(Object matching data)
.....

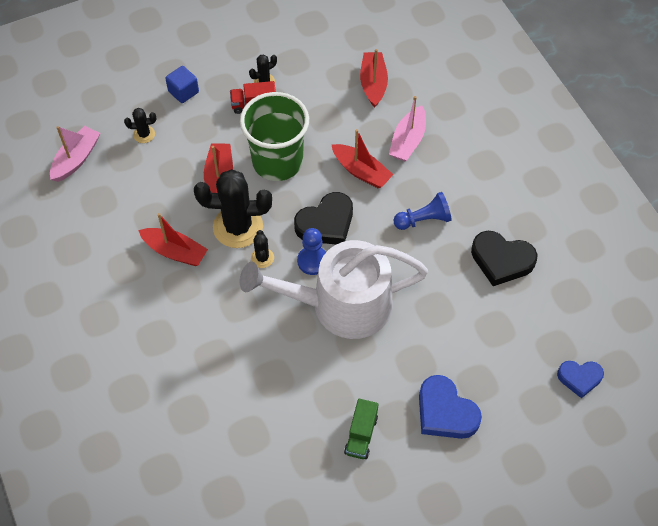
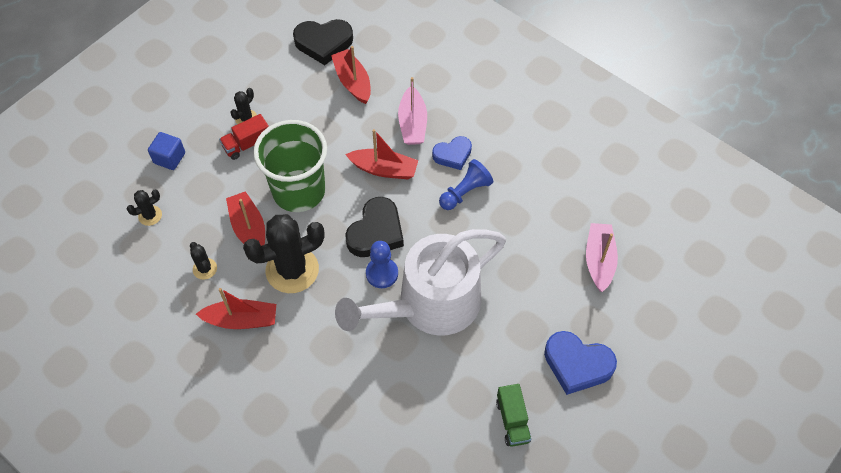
camera: 25 degrees left, 0 degrees up
(76, 159) = (91, 268): pink boat -> pink boat (599, 260)
(262, 258) = (331, 290): black cactus -> black cactus (205, 269)
(501, 260) = (554, 202): black heart -> black heart (323, 43)
(579, 378) = (676, 281): blue heart -> blue heart (453, 155)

.....

§ **What is expected**
Take every record and copy it word for word, dropping the pictures.

§ **Exercise solution**
camera: 25 degrees left, 0 degrees up
(76, 159) = (91, 268): pink boat -> pink boat (599, 260)
(262, 258) = (331, 290): black cactus -> black cactus (205, 269)
(501, 260) = (554, 202): black heart -> black heart (323, 43)
(579, 378) = (676, 281): blue heart -> blue heart (453, 155)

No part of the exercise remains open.